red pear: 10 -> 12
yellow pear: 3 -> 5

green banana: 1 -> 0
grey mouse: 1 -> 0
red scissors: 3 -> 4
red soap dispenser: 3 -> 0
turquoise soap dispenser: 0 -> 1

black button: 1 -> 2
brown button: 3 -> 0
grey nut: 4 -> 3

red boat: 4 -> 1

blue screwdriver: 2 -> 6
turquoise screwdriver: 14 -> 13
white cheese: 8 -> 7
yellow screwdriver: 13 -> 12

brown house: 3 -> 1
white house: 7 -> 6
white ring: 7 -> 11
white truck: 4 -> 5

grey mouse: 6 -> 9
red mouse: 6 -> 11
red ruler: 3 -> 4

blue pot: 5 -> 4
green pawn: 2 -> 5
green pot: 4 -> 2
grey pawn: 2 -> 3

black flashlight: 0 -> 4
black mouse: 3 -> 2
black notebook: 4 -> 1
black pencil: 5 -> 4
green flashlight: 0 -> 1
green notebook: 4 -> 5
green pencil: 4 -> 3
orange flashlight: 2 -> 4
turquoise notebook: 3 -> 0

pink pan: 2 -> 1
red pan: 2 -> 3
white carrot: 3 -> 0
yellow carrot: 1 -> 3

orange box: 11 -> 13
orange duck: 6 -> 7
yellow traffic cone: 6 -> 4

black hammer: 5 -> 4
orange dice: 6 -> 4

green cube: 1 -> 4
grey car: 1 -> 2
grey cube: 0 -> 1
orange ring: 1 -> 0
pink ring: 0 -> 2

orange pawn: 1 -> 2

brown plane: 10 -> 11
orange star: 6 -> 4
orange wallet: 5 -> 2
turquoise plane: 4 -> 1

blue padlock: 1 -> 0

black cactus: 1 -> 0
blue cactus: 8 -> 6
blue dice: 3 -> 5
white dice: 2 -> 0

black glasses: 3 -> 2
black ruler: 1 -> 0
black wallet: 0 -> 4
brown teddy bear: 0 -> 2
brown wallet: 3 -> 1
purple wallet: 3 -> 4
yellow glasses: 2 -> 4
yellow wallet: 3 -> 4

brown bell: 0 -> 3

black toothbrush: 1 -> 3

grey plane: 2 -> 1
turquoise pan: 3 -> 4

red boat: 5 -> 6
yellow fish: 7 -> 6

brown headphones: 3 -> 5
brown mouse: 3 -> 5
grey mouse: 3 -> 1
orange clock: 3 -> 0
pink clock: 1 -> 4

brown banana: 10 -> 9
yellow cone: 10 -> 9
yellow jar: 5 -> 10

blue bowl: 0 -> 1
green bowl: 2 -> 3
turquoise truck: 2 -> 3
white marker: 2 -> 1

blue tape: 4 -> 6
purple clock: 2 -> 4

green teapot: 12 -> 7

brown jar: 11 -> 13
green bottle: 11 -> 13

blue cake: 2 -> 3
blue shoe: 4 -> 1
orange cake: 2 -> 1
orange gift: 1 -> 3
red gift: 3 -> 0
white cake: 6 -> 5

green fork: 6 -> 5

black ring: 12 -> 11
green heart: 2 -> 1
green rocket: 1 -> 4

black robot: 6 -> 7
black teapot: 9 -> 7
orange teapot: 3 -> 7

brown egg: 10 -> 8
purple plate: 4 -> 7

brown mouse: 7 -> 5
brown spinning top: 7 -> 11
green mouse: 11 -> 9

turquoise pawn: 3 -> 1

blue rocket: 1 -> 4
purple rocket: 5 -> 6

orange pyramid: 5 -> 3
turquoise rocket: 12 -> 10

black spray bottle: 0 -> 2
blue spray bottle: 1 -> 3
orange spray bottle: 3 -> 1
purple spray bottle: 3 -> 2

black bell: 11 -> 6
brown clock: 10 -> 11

- - -

# [YOUR INSTRUCTIONS]
The range runs from the line with "grey car: 1 -> 2" up to and including the line with "orange clock: 3 -> 0" in the listing above; please write out exactly those lines and nothing more.

# [SOLUTION TO THE PROBLEM]
grey car: 1 -> 2
grey cube: 0 -> 1
orange ring: 1 -> 0
pink ring: 0 -> 2

orange pawn: 1 -> 2

brown plane: 10 -> 11
orange star: 6 -> 4
orange wallet: 5 -> 2
turquoise plane: 4 -> 1

blue padlock: 1 -> 0

black cactus: 1 -> 0
blue cactus: 8 -> 6
blue dice: 3 -> 5
white dice: 2 -> 0

black glasses: 3 -> 2
black ruler: 1 -> 0
black wallet: 0 -> 4
brown teddy bear: 0 -> 2
brown wallet: 3 -> 1
purple wallet: 3 -> 4
yellow glasses: 2 -> 4
yellow wallet: 3 -> 4

brown bell: 0 -> 3

black toothbrush: 1 -> 3

grey plane: 2 -> 1
turquoise pan: 3 -> 4

red boat: 5 -> 6
yellow fish: 7 -> 6

brown headphones: 3 -> 5
brown mouse: 3 -> 5
grey mouse: 3 -> 1
orange clock: 3 -> 0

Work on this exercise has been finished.